__Directions__. Each record here should be printed again exactly; please leave its pictures out.

BEGIN

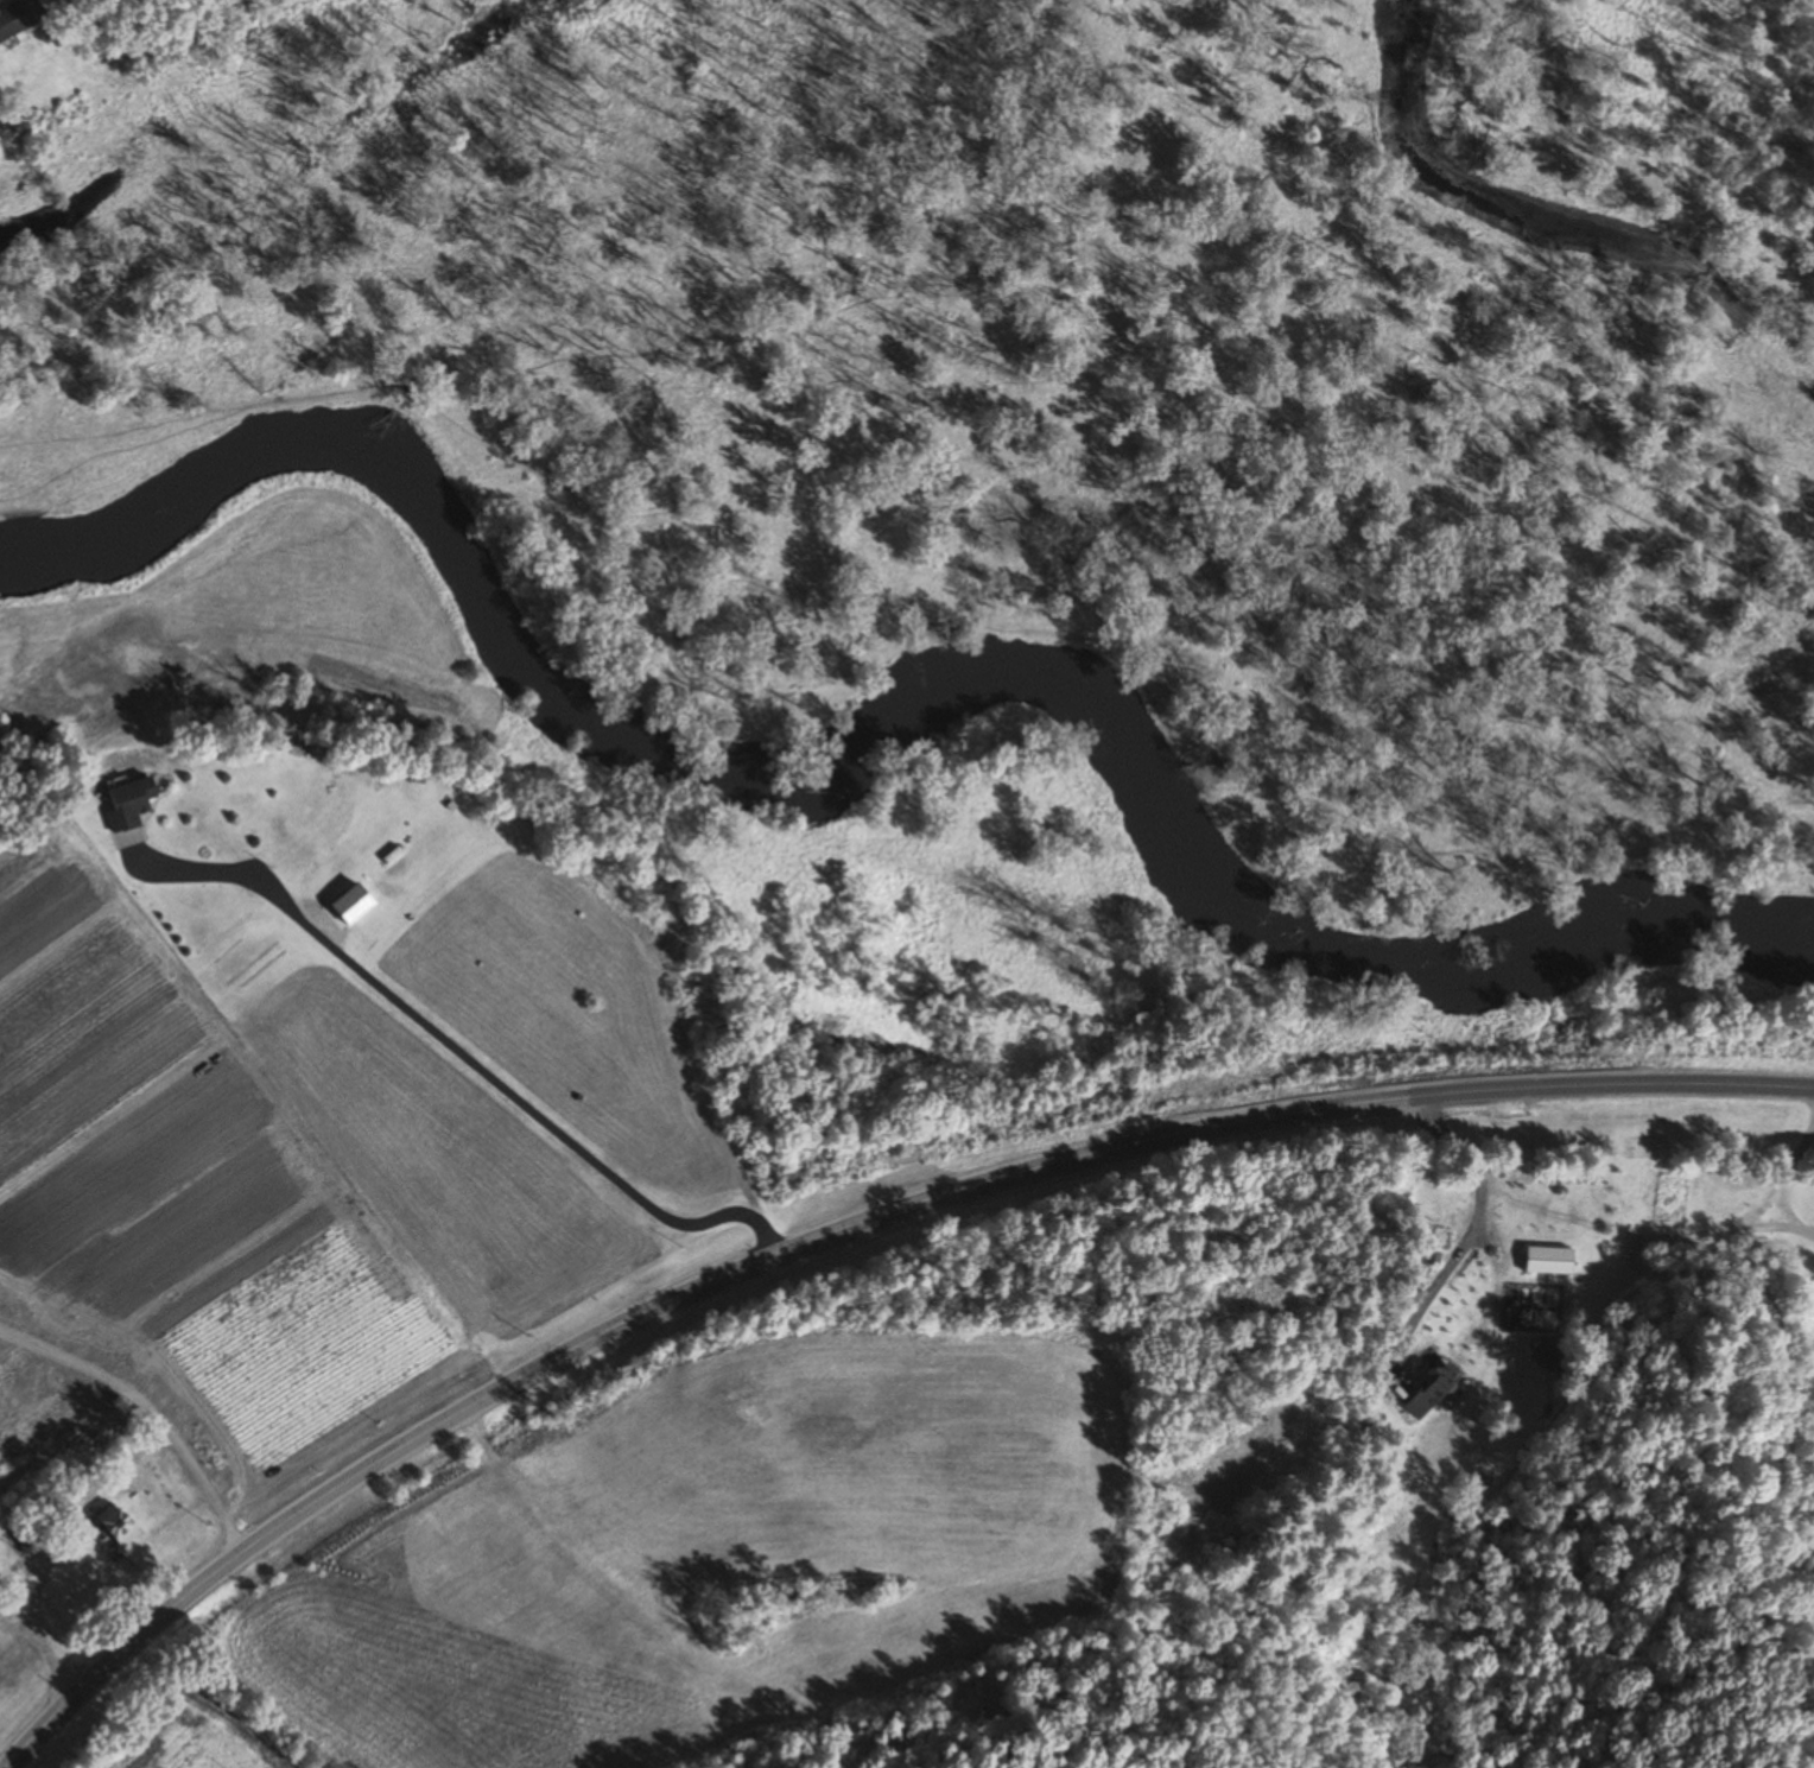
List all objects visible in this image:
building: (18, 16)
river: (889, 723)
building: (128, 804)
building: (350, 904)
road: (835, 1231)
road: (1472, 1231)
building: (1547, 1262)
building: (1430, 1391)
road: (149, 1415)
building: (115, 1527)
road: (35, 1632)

END

__Written answer__.
List all objects visible in this image:
building: (18, 16)
river: (889, 723)
building: (128, 804)
building: (350, 904)
road: (835, 1231)
road: (1472, 1231)
building: (1547, 1262)
building: (1430, 1391)
road: (149, 1415)
building: (115, 1527)
road: (35, 1632)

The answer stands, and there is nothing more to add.